GOAL OF THE EXERCISE:
Only the pictures are dropped. Restate each line below word for word.

━━━━━ COLLECTED DATA ━━━━━

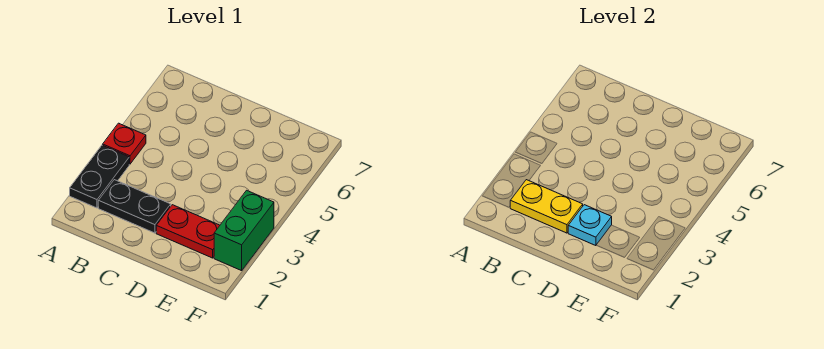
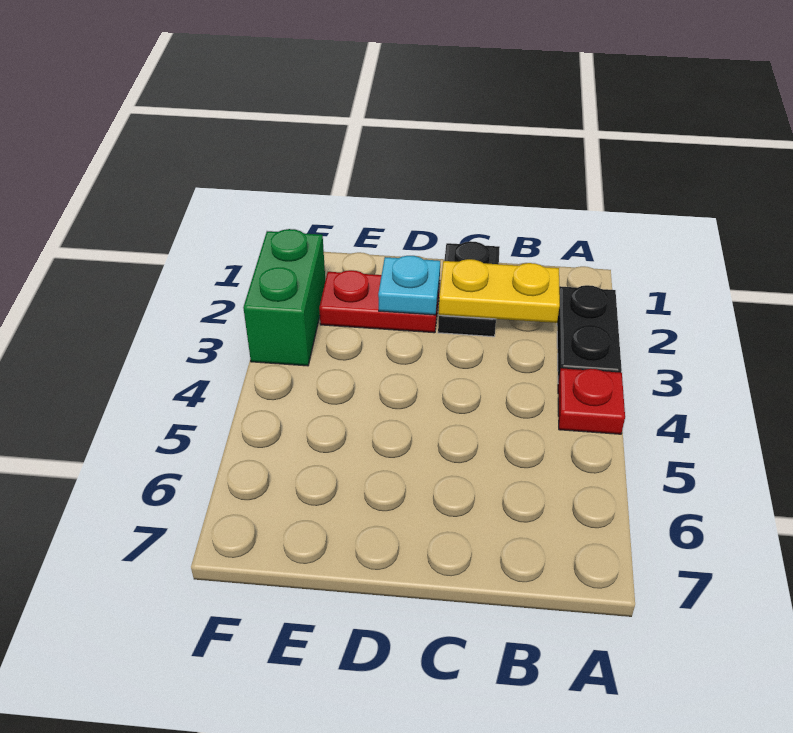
black plate B2:C2 level 1 -> black plate C1:C2 level 1

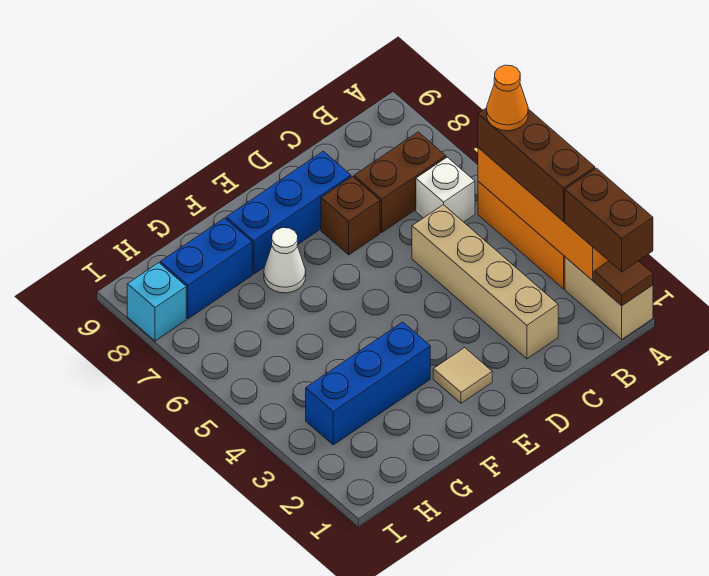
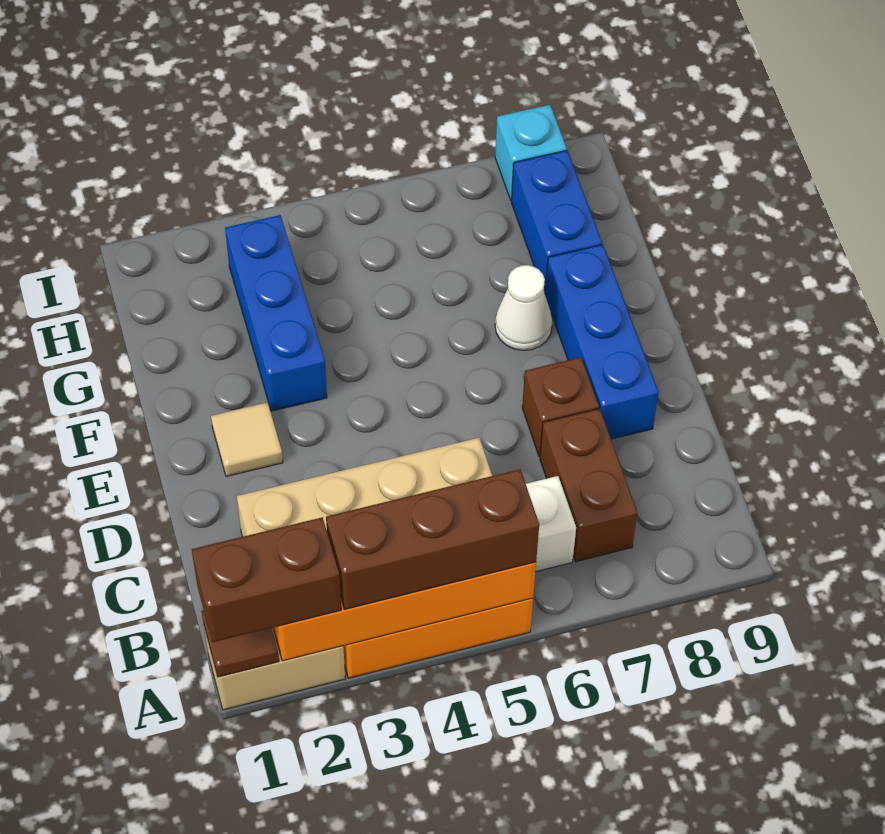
orange cone A5 level 4 -> none

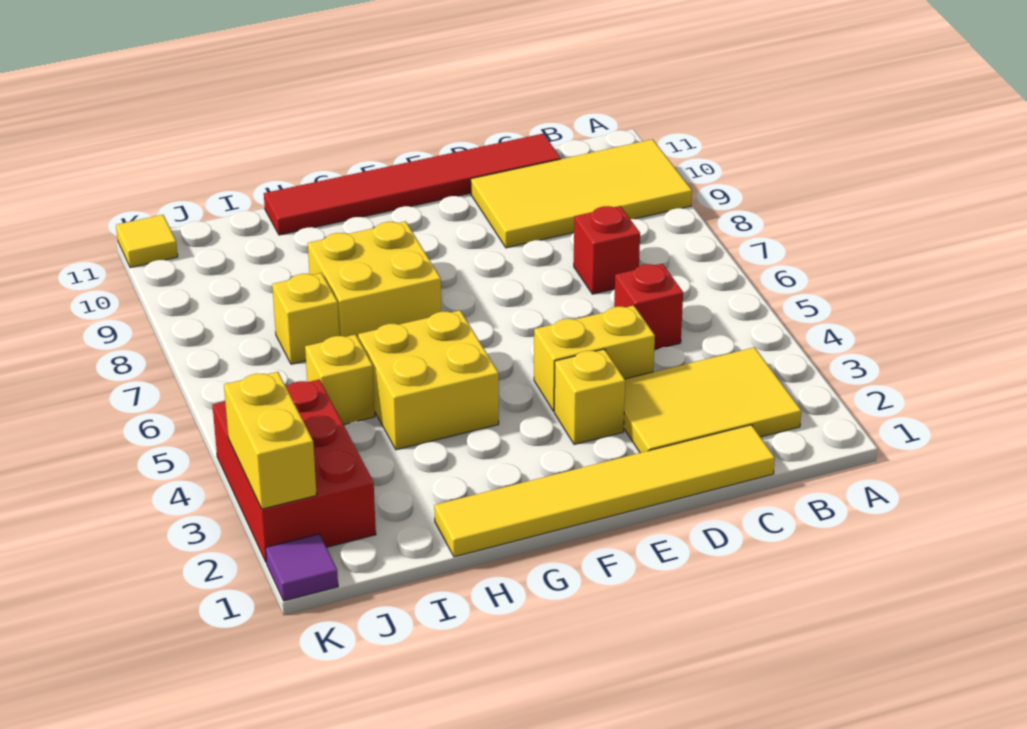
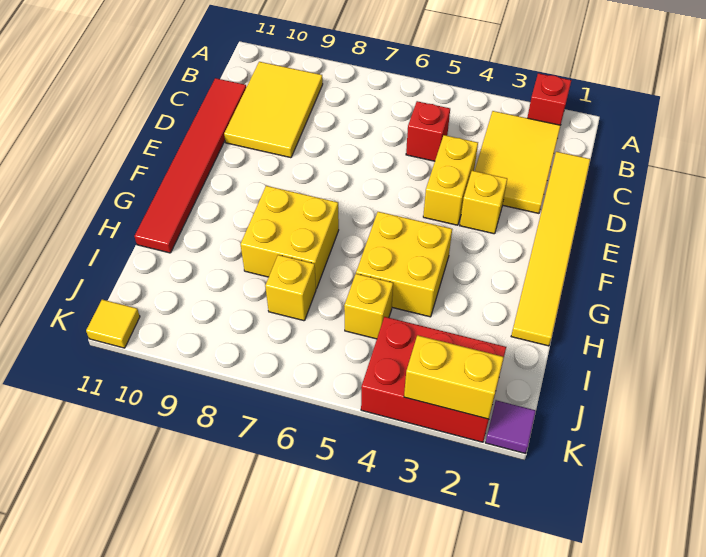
yellow tile A9:D10 level 1 -> yellow tile B9:D10 level 1
red brick C7 level 1 -> red brick A2 level 1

━━━━━

RESPONSE BOX:
black plate B2:C2 level 1 -> black plate C1:C2 level 1

orange cone A5 level 4 -> none

yellow tile A9:D10 level 1 -> yellow tile B9:D10 level 1
red brick C7 level 1 -> red brick A2 level 1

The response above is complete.